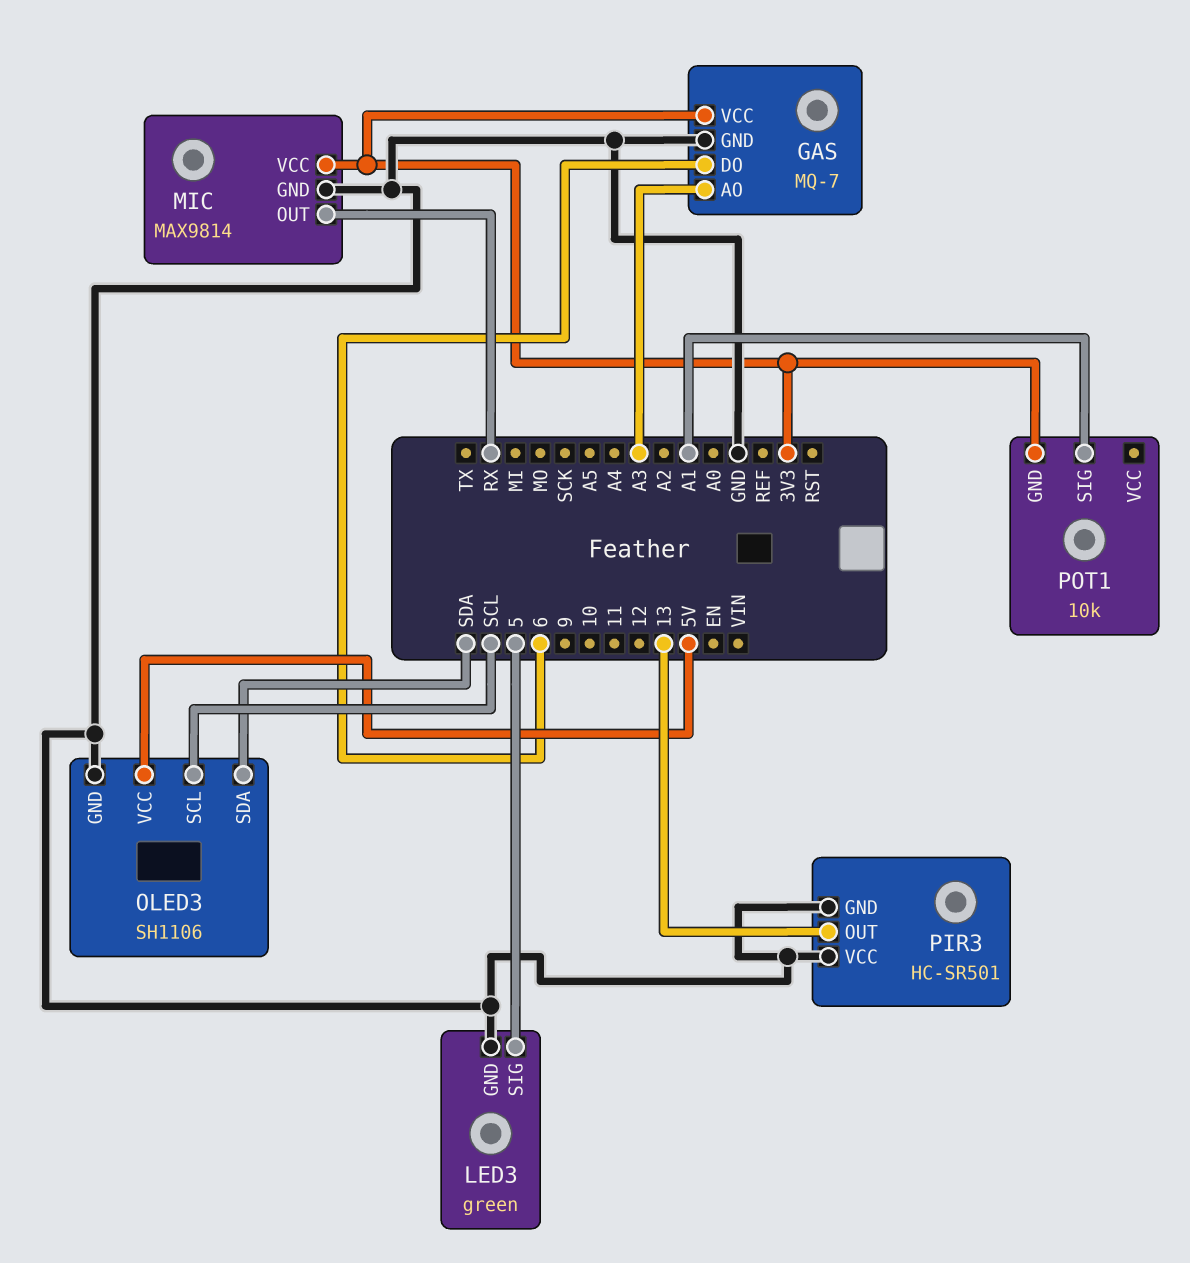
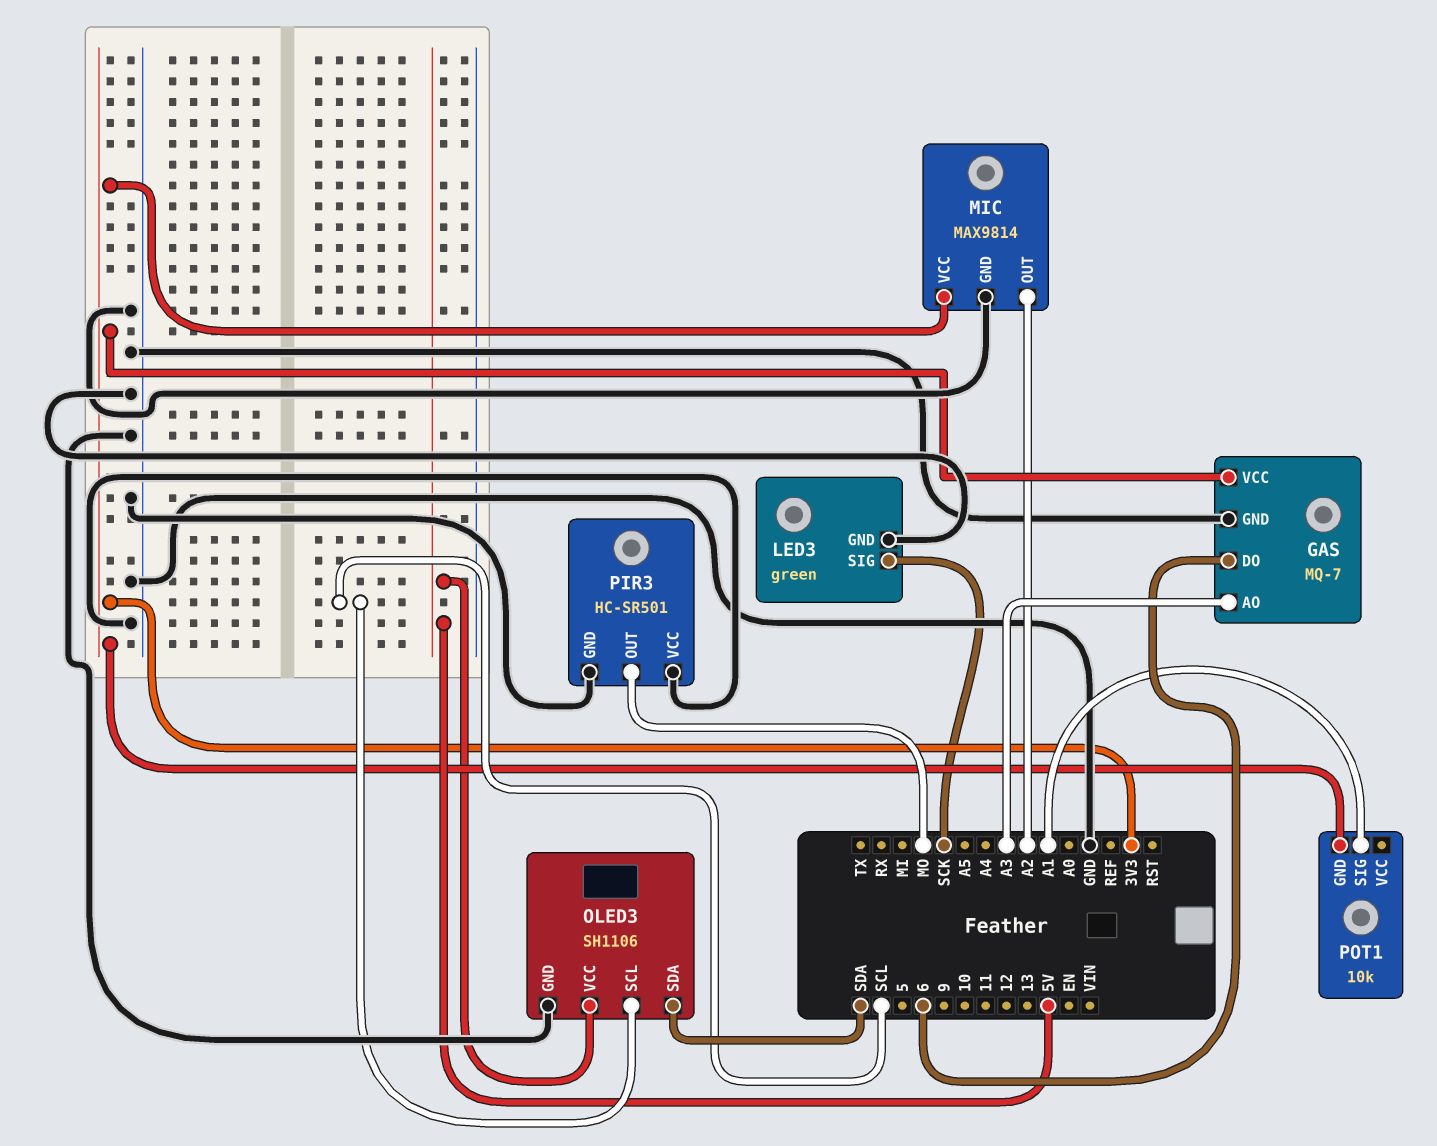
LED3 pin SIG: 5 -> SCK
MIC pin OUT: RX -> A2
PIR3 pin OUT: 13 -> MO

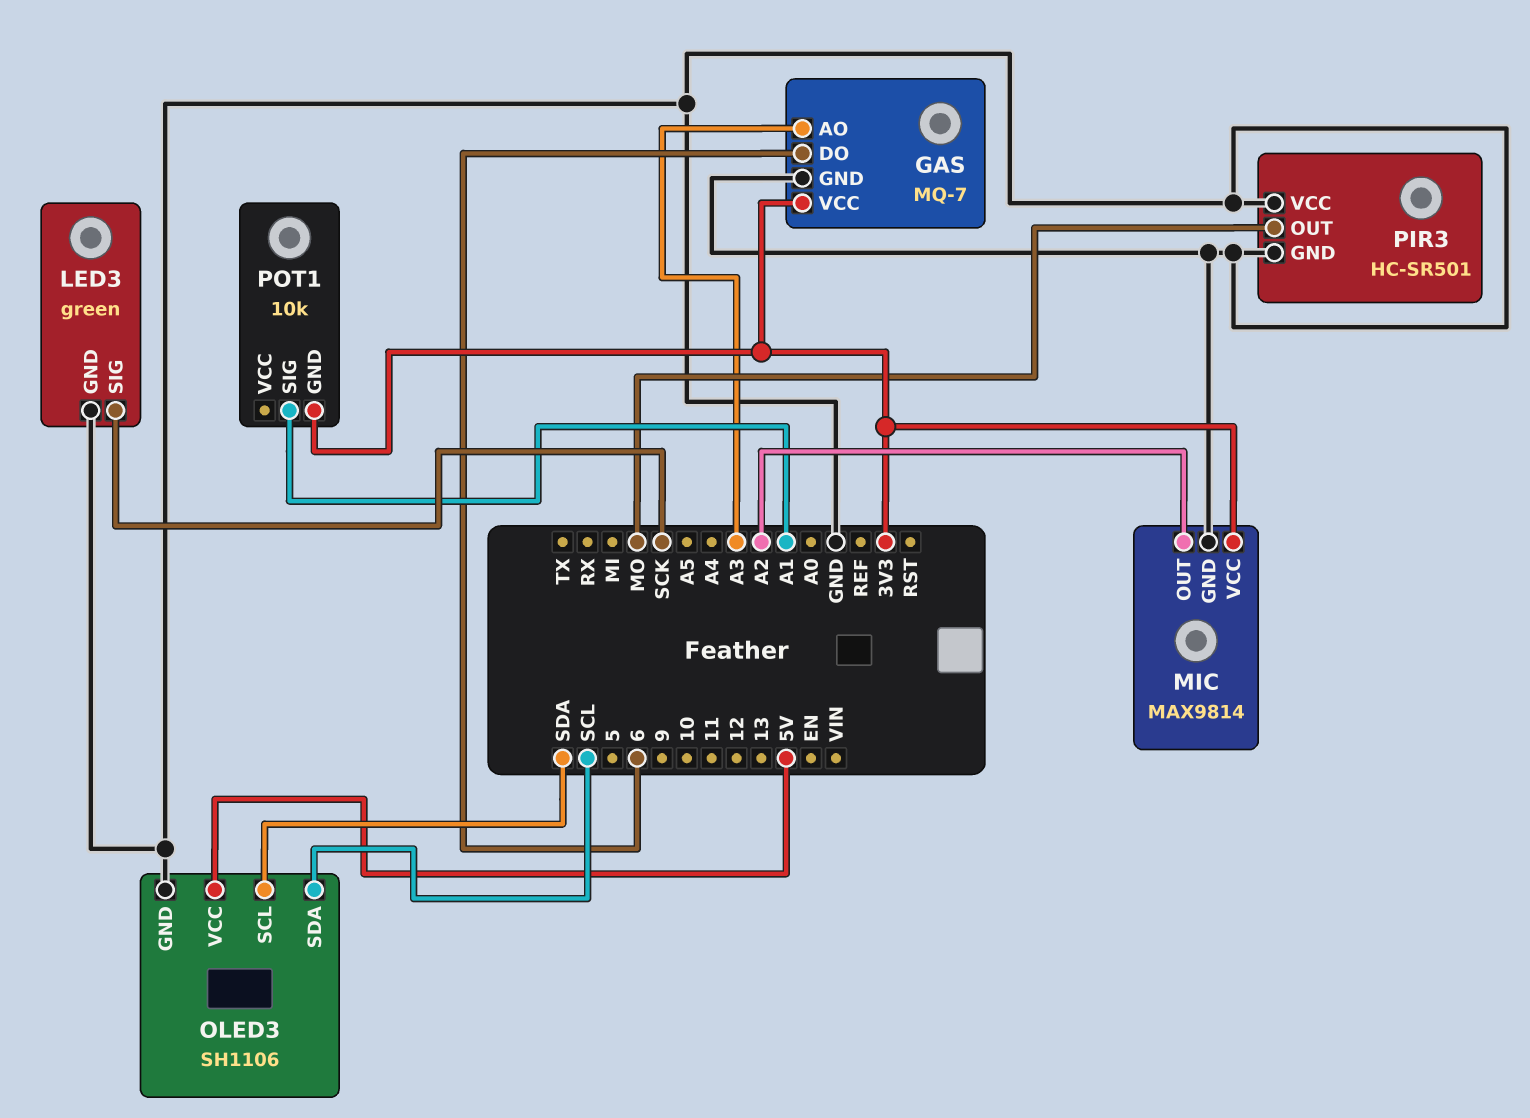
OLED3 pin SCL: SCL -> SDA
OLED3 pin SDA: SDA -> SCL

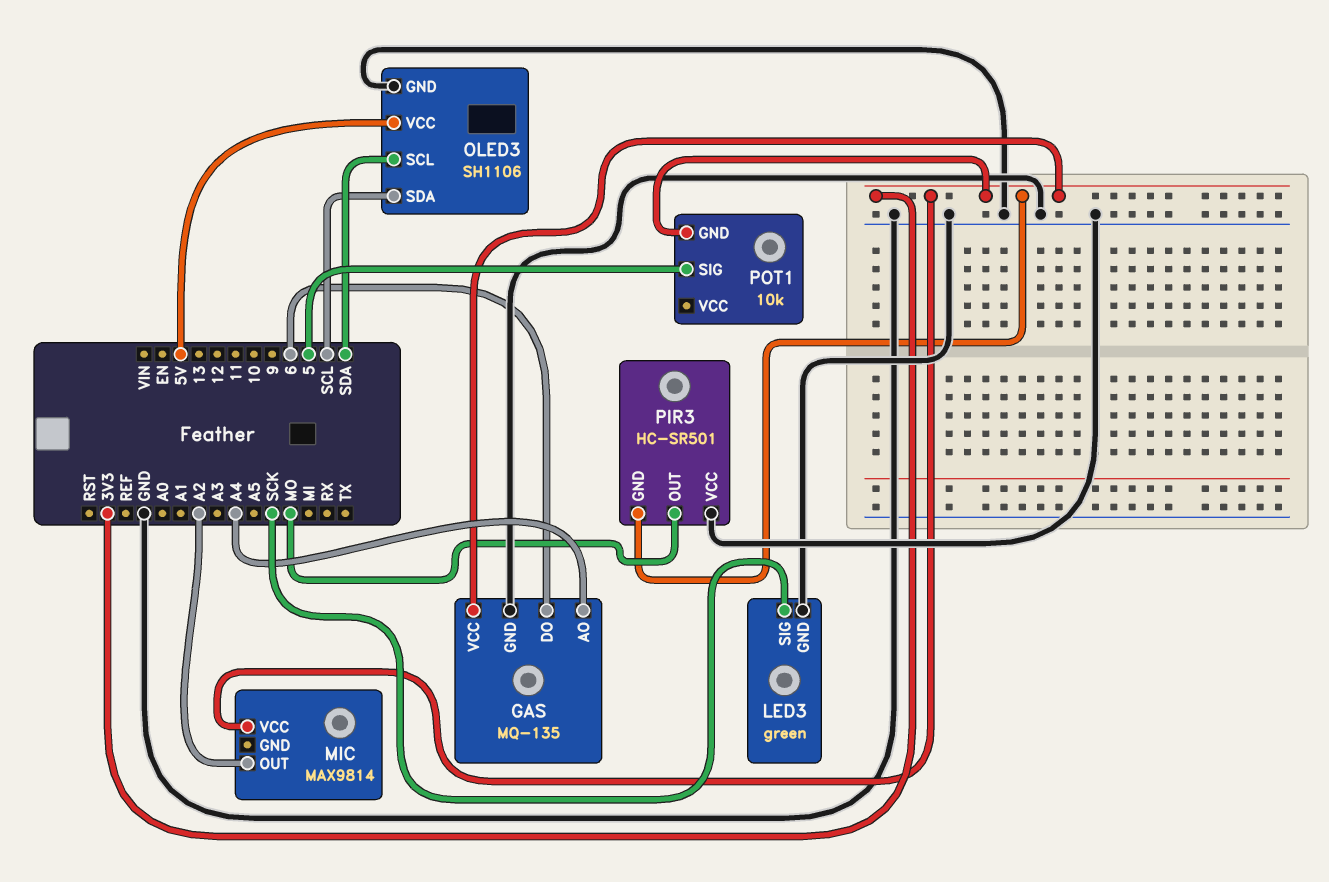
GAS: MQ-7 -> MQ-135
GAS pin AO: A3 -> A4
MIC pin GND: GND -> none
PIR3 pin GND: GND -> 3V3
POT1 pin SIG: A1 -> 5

■ Work item ■
Return exactly the lines in the records above, beginning with the one that holds "MIC pin GND: GND -> none" and ending with the last.

■ Output below ■
MIC pin GND: GND -> none
PIR3 pin GND: GND -> 3V3
POT1 pin SIG: A1 -> 5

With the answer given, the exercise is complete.